- Job
How many lines in the records below contain the string "kern"? Reply with only the number.

- Supplied data
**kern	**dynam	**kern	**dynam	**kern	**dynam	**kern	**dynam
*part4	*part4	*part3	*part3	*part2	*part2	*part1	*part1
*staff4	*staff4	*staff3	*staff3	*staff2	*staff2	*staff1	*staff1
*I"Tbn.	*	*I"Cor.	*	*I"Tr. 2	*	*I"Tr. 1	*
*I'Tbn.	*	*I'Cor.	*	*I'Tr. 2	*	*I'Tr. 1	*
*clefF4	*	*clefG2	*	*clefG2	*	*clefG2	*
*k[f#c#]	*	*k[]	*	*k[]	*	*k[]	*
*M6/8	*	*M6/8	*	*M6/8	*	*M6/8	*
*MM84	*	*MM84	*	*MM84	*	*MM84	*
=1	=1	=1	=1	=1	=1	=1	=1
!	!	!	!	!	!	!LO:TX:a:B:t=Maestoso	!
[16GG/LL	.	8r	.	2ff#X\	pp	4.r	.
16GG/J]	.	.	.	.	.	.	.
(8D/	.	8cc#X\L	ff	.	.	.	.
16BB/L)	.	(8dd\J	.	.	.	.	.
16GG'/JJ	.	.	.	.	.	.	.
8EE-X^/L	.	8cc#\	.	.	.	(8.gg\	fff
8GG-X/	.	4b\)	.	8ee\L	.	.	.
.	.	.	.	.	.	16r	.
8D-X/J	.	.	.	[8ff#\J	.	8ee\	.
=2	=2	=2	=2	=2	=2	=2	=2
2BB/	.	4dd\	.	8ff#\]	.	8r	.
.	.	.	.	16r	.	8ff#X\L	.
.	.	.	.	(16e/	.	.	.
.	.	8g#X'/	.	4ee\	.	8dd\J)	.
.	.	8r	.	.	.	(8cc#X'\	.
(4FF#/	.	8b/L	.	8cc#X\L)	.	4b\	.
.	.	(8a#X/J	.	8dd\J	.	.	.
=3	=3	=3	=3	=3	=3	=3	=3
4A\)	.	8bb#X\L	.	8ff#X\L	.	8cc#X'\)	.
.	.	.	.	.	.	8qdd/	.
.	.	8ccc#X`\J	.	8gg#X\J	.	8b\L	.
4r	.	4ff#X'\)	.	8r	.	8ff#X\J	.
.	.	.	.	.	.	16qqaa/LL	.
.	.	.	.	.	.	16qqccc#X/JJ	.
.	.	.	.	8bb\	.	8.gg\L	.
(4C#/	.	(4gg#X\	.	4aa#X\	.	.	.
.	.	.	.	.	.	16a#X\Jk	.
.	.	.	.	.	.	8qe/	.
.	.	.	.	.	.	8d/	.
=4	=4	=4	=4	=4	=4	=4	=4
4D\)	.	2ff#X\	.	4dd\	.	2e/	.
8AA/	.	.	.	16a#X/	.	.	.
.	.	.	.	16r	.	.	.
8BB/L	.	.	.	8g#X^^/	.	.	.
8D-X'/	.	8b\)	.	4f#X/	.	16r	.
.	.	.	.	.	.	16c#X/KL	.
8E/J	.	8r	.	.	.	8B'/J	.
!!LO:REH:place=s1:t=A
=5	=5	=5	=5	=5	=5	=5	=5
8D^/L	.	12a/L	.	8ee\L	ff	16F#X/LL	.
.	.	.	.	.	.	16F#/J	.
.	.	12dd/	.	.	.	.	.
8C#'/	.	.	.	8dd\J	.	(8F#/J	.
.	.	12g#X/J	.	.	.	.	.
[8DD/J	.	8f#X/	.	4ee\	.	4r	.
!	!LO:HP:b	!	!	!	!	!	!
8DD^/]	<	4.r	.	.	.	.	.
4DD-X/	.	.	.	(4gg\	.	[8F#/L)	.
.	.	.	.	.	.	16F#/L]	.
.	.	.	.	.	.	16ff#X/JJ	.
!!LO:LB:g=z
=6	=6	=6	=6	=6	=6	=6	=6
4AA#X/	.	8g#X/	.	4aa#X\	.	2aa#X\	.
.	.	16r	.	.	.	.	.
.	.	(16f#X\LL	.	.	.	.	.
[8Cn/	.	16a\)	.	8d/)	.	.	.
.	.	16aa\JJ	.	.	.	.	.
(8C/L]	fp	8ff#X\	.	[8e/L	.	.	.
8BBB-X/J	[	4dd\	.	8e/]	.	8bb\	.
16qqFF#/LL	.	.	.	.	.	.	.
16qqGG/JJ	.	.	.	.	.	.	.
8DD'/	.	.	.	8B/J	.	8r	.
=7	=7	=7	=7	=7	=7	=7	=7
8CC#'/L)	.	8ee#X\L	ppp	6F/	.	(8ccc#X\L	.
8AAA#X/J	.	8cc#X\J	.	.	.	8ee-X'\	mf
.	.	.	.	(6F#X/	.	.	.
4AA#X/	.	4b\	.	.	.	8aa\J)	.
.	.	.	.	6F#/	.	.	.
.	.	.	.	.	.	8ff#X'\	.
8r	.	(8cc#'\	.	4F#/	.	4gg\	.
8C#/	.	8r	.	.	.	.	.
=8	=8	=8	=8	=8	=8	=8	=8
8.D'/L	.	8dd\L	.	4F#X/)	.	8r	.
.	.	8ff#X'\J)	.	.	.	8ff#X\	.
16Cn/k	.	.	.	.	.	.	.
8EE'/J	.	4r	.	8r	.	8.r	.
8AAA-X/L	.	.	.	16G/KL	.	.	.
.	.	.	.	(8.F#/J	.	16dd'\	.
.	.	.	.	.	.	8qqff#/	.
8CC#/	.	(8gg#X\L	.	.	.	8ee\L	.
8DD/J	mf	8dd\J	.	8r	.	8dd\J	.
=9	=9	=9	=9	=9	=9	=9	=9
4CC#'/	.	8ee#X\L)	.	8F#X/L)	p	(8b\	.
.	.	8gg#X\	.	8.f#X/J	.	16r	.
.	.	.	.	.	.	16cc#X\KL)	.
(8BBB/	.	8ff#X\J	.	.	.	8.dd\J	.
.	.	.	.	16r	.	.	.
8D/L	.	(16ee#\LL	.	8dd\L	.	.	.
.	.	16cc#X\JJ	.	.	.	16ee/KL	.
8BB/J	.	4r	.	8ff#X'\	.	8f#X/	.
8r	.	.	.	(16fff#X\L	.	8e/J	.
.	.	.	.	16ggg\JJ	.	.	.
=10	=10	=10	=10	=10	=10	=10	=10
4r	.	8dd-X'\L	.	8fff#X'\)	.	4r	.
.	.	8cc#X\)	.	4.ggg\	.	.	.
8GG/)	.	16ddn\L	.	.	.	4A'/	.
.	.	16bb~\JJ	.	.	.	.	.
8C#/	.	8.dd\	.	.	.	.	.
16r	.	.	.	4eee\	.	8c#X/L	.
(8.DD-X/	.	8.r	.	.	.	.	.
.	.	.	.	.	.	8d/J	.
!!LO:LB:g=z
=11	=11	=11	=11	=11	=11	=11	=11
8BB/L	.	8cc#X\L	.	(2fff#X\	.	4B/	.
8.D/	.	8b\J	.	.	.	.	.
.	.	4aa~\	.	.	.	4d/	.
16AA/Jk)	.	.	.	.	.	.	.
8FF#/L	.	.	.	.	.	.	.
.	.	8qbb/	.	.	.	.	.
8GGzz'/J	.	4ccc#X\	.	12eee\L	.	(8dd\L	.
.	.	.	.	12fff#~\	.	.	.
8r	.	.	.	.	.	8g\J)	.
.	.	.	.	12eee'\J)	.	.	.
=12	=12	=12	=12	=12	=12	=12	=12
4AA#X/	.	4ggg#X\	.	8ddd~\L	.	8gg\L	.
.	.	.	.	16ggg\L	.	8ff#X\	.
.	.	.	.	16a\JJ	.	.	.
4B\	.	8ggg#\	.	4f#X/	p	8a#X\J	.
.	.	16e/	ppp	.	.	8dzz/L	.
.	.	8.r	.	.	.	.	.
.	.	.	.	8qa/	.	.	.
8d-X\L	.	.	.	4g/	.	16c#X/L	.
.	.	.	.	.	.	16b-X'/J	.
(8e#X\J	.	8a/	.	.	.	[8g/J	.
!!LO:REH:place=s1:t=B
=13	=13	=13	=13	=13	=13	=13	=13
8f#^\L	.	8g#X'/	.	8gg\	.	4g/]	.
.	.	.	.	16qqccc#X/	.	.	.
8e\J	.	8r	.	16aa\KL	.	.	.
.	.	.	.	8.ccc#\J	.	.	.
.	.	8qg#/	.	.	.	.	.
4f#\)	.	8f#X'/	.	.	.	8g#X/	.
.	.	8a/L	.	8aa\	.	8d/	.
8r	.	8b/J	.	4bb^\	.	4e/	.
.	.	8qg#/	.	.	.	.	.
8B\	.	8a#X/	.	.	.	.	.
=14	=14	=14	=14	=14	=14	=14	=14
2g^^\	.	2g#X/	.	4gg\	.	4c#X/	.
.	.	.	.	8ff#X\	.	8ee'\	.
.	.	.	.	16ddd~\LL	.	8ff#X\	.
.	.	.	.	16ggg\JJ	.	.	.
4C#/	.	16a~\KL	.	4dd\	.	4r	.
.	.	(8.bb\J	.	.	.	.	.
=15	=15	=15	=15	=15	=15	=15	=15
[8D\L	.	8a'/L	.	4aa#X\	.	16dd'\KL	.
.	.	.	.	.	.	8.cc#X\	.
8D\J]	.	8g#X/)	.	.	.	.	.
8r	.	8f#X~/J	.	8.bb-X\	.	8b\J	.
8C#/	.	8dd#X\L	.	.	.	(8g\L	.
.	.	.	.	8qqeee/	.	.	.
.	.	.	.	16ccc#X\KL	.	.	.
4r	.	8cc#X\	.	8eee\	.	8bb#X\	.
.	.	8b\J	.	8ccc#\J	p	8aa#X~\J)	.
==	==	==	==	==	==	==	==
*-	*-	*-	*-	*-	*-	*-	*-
...
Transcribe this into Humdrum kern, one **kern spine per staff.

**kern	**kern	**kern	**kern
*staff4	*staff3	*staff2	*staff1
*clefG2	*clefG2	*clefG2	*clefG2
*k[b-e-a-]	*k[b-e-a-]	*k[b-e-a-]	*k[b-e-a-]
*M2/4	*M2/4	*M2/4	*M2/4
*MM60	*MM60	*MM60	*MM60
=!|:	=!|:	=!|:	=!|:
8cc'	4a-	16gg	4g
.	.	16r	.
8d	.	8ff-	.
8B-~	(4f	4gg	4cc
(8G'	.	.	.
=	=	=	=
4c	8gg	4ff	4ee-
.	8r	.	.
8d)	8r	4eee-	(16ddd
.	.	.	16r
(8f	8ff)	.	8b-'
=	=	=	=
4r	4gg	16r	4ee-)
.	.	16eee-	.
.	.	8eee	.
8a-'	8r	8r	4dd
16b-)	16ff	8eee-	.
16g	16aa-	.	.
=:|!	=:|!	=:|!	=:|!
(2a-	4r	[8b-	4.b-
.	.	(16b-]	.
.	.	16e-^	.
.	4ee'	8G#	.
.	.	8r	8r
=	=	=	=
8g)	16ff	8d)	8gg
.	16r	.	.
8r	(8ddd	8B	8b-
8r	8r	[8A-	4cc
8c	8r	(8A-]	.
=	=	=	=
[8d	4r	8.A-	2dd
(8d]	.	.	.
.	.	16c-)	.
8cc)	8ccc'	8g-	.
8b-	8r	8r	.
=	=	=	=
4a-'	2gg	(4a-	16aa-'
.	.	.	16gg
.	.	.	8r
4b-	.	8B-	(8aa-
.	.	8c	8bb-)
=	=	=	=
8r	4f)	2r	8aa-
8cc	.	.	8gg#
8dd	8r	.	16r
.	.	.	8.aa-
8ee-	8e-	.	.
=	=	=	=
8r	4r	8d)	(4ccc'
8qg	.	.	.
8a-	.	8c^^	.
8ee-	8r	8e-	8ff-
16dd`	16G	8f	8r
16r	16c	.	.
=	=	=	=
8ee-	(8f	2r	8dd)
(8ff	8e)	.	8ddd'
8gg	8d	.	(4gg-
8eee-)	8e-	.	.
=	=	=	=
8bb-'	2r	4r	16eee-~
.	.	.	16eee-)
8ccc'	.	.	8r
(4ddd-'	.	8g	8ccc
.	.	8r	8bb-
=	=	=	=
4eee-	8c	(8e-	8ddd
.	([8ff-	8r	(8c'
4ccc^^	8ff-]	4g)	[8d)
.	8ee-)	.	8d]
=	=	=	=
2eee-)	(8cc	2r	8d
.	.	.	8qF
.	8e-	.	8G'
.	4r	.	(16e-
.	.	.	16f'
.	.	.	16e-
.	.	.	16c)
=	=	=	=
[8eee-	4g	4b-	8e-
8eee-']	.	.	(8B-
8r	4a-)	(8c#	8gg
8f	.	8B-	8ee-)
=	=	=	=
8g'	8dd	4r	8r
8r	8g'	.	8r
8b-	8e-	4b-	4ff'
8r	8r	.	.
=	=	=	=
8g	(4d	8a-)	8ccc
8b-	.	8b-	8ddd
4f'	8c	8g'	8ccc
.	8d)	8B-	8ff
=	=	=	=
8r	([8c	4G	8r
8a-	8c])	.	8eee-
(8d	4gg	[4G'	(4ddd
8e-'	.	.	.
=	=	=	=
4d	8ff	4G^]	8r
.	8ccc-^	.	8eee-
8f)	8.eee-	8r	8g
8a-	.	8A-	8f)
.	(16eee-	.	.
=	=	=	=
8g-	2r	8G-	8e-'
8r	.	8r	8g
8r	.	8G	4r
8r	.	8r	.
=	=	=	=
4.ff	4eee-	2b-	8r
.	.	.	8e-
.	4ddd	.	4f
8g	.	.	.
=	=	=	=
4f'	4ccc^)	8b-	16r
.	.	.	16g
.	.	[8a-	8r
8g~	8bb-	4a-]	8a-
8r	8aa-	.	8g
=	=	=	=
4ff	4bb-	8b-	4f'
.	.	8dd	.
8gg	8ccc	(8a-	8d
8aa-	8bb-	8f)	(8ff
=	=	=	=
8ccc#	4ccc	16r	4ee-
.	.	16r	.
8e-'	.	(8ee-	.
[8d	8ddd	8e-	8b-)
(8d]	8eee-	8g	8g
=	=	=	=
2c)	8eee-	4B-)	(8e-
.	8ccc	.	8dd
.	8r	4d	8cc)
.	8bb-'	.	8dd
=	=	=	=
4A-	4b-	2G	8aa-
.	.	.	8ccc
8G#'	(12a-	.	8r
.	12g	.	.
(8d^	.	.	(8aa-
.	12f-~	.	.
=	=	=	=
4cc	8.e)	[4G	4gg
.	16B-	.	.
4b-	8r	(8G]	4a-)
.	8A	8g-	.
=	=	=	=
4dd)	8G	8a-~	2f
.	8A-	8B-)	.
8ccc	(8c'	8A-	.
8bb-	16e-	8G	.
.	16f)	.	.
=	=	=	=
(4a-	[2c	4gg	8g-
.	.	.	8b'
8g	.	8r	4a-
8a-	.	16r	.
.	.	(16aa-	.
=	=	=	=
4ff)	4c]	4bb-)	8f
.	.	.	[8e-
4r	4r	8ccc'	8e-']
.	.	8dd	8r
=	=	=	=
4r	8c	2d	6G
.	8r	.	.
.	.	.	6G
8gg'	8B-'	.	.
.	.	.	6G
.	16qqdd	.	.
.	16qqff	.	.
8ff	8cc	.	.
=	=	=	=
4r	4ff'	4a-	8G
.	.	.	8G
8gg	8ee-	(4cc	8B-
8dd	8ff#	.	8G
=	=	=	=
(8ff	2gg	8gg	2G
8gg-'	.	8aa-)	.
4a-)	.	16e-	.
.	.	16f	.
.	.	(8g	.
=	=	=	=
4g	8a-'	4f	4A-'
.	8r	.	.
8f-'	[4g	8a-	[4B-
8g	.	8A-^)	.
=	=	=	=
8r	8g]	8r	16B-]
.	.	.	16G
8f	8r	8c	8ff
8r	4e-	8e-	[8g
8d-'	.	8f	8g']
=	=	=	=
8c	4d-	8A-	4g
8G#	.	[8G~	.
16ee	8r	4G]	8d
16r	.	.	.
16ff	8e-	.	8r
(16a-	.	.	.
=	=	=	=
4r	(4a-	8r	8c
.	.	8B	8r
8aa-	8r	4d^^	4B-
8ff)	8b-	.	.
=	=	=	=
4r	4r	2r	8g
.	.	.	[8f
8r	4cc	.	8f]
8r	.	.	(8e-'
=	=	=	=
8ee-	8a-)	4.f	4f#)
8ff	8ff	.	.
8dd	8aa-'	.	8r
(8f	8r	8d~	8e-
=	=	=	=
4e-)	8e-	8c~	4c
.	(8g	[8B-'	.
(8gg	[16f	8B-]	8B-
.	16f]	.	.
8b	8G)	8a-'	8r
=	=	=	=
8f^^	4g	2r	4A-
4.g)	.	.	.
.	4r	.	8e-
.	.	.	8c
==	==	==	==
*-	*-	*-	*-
--
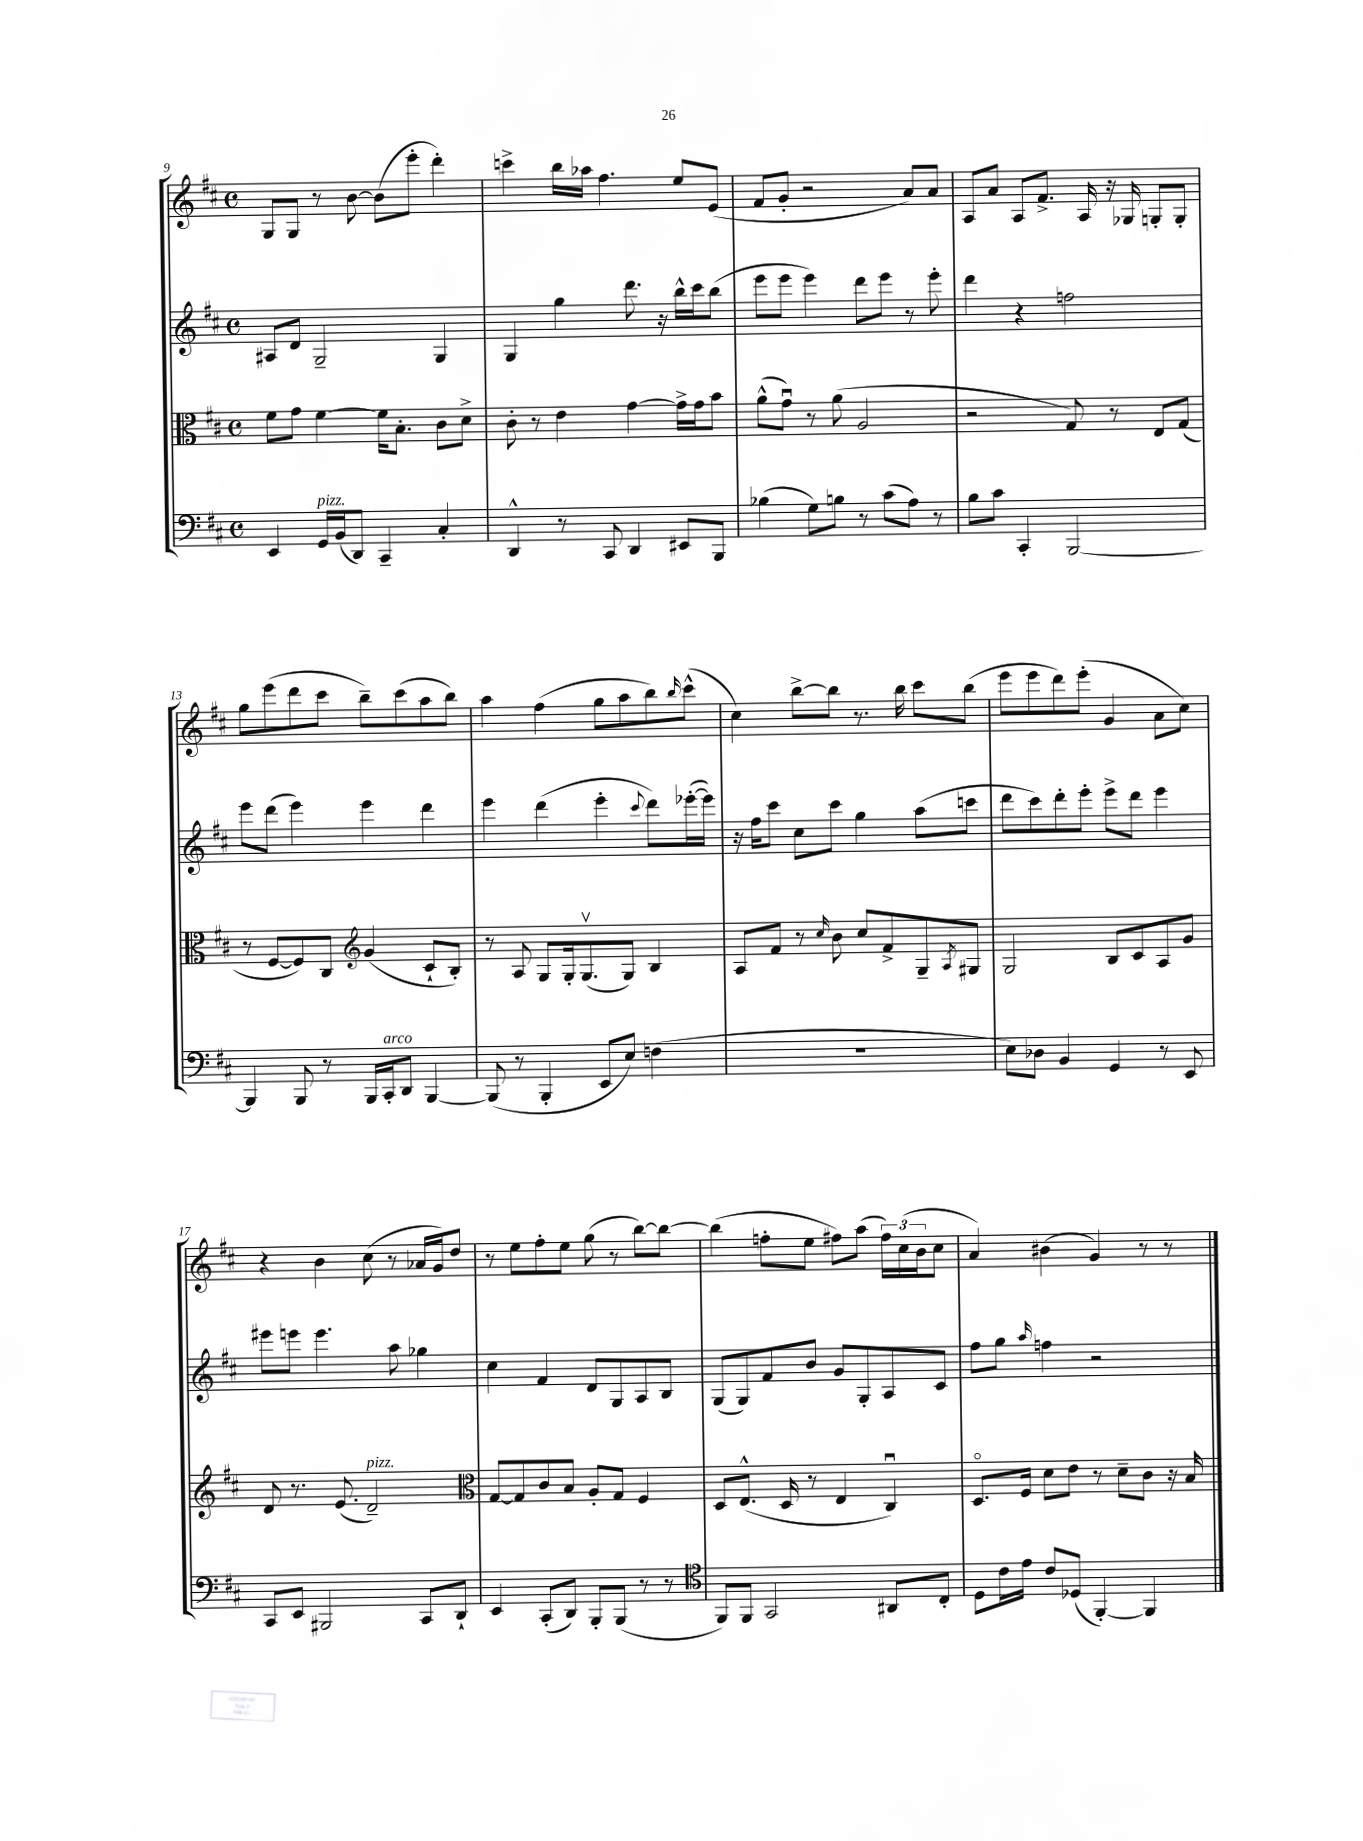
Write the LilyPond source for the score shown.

- Solution to the problem
3